> [What to work on]
From the entries below, transcribe exactly the lines between the line holding "C2: 1uF (GND, VS) -> 100nF (GND, VS)" and the line holding "U7: LTV-817 -> PC817", inclusive; skip all other lines.

> [Data shown]

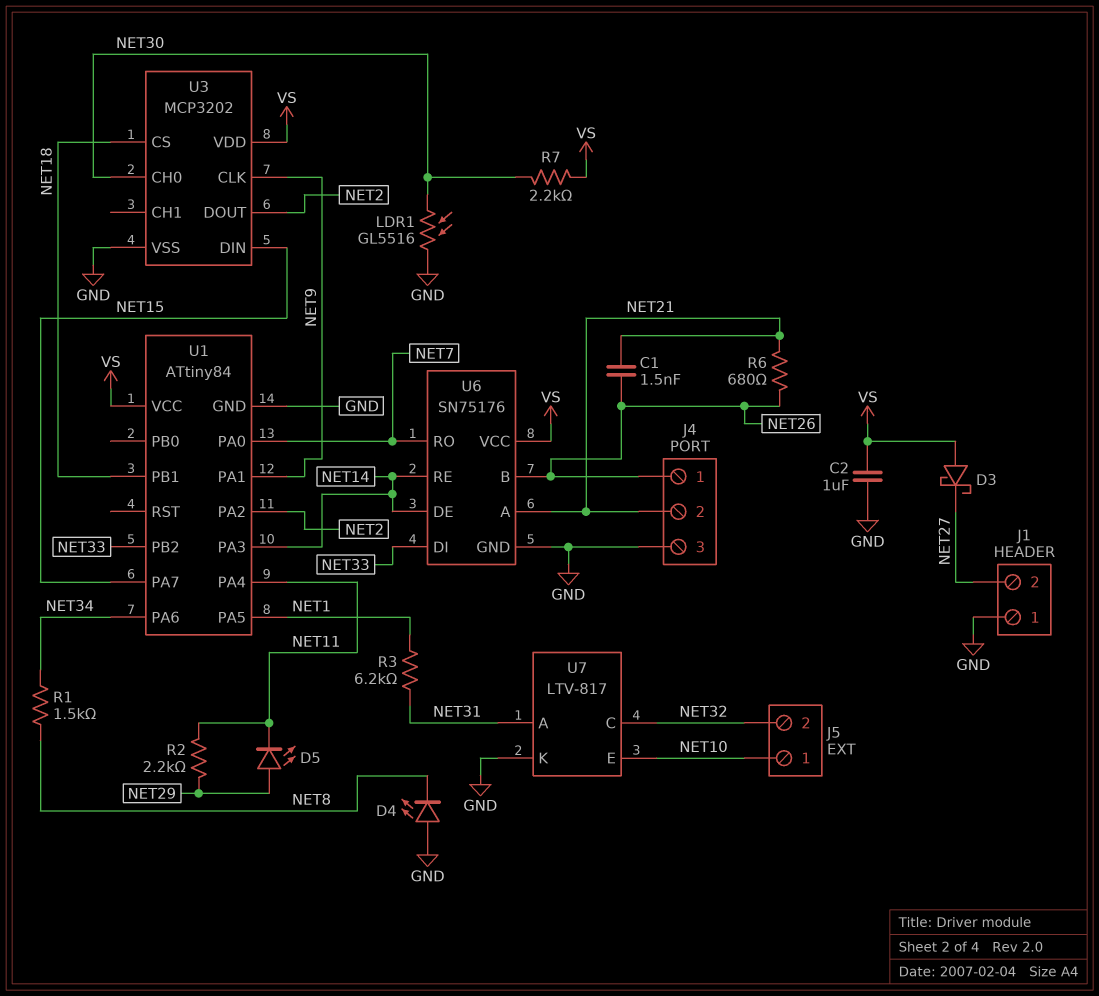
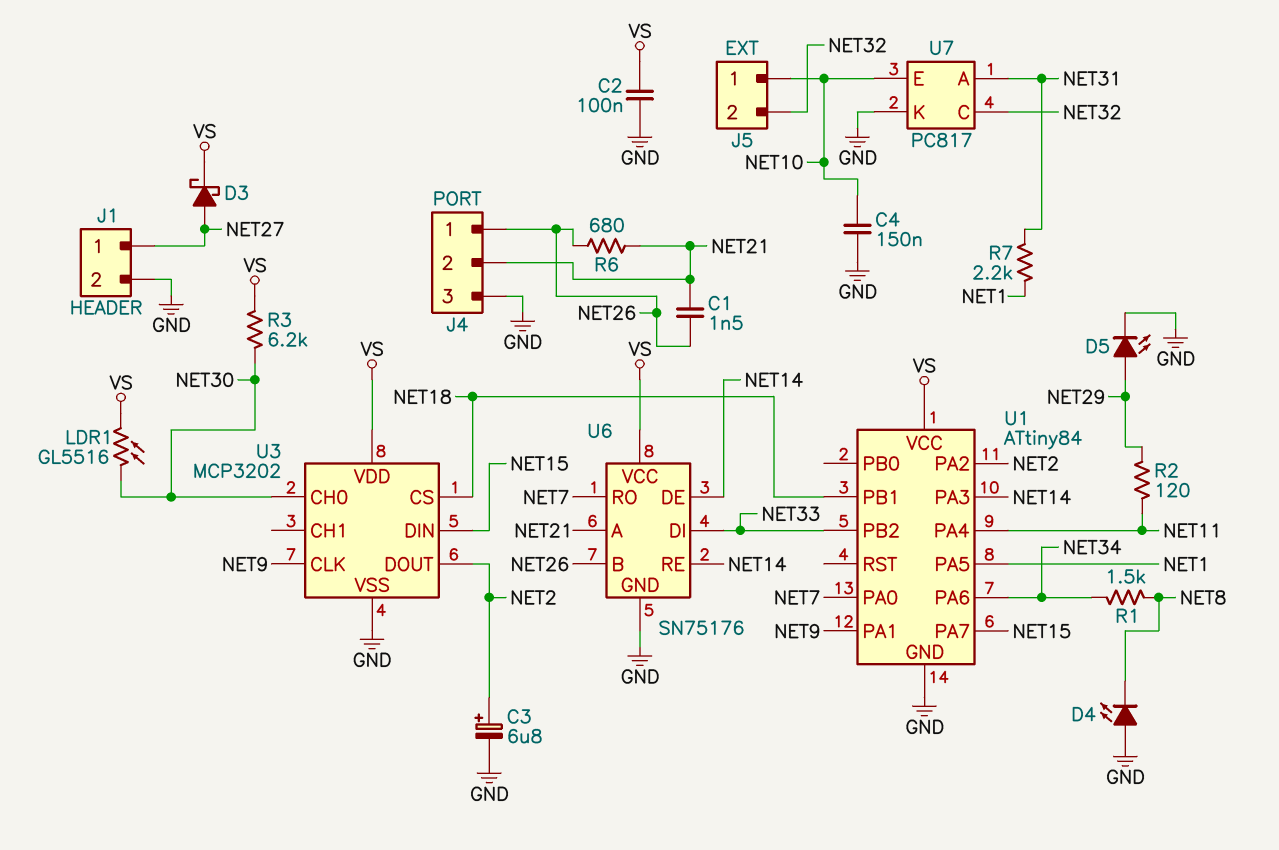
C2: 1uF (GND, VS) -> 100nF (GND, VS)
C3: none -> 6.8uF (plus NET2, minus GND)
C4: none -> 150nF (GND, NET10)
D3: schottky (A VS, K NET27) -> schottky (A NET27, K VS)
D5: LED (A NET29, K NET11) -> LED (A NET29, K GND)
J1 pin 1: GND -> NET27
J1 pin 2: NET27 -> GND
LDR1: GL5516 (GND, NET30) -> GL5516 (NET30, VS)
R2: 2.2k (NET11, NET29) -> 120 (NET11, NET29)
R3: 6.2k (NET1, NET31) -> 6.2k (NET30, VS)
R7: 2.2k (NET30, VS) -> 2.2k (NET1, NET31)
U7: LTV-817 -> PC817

==

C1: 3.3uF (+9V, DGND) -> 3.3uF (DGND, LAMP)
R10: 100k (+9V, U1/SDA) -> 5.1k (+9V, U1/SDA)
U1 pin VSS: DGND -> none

> [Output]
C2: 1uF (GND, VS) -> 100nF (GND, VS)
C3: none -> 6.8uF (plus NET2, minus GND)
C4: none -> 150nF (GND, NET10)
D3: schottky (A VS, K NET27) -> schottky (A NET27, K VS)
D5: LED (A NET29, K NET11) -> LED (A NET29, K GND)
J1 pin 1: GND -> NET27
J1 pin 2: NET27 -> GND
LDR1: GL5516 (GND, NET30) -> GL5516 (NET30, VS)
R2: 2.2k (NET11, NET29) -> 120 (NET11, NET29)
R3: 6.2k (NET1, NET31) -> 6.2k (NET30, VS)
R7: 2.2k (NET30, VS) -> 2.2k (NET1, NET31)
U7: LTV-817 -> PC817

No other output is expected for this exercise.